• THE RECORDS
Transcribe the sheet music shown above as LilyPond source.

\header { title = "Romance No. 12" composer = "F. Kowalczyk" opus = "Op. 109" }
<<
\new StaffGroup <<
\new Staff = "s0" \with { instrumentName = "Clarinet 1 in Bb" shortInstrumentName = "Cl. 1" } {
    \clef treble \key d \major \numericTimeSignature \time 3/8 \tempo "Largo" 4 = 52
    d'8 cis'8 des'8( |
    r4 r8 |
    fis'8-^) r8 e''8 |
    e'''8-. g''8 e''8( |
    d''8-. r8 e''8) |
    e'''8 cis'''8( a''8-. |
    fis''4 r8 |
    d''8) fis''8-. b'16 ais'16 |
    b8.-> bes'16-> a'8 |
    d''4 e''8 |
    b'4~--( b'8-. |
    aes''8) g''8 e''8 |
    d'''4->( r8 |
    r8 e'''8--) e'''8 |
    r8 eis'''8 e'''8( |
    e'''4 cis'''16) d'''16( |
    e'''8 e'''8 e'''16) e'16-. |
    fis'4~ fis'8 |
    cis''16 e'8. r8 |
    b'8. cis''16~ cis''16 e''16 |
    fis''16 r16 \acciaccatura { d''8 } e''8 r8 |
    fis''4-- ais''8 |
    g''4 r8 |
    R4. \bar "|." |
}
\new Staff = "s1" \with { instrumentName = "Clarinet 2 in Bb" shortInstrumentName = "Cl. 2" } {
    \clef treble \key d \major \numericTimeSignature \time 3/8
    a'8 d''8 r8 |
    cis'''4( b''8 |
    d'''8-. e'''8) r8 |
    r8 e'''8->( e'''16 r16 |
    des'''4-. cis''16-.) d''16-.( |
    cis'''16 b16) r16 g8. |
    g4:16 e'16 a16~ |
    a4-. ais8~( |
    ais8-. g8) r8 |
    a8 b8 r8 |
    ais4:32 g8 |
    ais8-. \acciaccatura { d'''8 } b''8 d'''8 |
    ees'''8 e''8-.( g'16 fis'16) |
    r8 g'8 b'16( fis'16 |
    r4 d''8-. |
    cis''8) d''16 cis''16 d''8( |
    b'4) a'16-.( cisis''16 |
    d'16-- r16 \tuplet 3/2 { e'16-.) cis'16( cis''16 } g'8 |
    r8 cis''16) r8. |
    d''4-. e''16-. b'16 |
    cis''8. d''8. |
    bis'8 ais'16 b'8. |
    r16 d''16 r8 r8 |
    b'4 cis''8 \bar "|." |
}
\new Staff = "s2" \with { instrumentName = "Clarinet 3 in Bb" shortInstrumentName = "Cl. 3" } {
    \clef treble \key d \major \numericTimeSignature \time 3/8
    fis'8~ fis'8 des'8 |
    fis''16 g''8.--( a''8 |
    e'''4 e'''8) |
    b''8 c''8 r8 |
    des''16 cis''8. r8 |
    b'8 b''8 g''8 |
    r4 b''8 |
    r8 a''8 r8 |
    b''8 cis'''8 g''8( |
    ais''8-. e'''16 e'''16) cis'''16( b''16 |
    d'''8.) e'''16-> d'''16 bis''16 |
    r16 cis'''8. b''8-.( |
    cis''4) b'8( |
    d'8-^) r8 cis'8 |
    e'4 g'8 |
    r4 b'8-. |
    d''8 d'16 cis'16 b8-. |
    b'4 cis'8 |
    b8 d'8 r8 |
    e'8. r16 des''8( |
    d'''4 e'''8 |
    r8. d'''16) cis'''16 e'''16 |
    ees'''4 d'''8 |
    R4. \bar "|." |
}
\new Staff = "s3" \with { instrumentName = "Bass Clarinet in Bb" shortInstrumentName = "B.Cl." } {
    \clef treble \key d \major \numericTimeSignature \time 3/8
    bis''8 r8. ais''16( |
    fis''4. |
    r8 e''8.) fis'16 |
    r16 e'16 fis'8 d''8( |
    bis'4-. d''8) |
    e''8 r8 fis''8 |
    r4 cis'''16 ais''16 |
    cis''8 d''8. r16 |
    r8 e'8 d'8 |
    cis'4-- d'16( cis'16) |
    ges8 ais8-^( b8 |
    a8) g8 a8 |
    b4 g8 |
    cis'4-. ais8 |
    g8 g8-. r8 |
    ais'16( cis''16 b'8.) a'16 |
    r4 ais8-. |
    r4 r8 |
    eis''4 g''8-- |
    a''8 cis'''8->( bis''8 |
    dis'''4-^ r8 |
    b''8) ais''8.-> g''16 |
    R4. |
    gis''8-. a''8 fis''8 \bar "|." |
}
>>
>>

• EXERCISE
Please identify every line in the listing above that contains the string "acciaccatura" and copy each of those lines in full.

• SOLUTION TO THE EXERCISE
    fis''16 r16 \acciaccatura { d''8 } e''8 r8 |
    ais8-. \acciaccatura { d'''8 } b''8 d'''8 |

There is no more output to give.